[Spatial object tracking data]
►

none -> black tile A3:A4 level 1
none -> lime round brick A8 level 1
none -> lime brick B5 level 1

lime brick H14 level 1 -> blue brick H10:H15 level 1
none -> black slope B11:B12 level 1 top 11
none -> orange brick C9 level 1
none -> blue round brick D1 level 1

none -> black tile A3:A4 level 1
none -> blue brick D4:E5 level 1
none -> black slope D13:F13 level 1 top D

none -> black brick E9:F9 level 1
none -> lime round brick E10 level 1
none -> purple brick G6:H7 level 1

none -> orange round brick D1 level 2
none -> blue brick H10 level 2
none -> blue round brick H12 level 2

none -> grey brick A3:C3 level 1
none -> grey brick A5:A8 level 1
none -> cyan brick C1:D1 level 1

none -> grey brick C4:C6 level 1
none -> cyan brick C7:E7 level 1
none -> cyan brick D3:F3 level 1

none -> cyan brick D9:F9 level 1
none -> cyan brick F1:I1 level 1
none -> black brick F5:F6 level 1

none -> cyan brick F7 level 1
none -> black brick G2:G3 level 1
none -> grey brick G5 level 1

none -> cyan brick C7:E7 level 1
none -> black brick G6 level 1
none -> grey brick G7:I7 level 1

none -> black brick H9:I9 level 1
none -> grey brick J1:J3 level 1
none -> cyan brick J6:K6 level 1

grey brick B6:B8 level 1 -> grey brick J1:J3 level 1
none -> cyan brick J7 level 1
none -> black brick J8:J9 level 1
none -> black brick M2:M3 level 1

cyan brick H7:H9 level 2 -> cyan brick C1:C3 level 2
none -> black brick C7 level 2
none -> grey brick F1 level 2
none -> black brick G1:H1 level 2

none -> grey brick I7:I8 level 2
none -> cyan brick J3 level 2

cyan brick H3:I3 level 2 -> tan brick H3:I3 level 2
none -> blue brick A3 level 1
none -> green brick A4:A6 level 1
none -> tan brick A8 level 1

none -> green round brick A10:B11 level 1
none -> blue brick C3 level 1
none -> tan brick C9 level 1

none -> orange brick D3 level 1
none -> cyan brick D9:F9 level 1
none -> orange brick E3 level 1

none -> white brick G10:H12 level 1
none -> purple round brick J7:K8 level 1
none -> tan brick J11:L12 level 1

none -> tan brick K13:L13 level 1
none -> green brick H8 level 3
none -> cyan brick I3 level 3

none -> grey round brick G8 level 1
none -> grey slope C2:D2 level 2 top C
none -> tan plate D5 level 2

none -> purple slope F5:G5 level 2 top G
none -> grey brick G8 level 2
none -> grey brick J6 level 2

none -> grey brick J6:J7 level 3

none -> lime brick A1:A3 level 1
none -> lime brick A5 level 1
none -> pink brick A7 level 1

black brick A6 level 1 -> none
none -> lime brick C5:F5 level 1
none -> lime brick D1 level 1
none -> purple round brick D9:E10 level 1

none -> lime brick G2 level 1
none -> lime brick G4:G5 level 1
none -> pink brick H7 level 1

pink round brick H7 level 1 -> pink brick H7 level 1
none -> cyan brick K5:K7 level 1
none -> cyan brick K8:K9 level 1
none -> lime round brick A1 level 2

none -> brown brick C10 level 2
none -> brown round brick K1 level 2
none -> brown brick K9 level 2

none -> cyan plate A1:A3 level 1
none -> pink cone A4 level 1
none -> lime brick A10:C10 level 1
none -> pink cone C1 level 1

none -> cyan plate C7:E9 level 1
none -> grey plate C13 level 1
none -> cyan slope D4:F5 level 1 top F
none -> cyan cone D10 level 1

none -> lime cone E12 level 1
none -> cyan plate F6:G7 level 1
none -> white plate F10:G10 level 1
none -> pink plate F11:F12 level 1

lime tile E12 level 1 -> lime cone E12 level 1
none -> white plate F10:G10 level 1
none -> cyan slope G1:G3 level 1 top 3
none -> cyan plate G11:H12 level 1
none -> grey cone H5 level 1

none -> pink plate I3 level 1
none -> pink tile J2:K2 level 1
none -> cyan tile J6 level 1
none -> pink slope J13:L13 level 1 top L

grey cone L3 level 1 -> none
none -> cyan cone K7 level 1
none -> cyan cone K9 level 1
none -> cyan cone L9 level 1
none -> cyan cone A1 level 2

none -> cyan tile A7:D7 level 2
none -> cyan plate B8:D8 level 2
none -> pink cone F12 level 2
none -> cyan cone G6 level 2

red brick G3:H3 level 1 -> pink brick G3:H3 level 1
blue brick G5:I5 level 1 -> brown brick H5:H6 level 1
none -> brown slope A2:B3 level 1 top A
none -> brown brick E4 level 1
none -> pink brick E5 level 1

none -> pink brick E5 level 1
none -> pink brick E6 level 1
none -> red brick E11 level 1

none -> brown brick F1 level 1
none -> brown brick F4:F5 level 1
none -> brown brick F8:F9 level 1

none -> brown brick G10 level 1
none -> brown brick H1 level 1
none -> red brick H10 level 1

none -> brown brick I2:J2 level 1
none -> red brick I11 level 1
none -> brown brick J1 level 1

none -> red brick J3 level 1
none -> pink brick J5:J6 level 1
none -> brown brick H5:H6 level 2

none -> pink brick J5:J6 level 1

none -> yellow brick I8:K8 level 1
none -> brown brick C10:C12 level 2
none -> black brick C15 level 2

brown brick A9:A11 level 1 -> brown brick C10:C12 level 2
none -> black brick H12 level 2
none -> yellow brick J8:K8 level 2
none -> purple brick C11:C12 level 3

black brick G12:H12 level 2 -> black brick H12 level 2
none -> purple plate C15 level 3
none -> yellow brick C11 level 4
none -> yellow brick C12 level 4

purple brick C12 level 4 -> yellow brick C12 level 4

◄

Assignment: Find the number of lines in the records that contain "orange", and write that number only.

Task solution: 4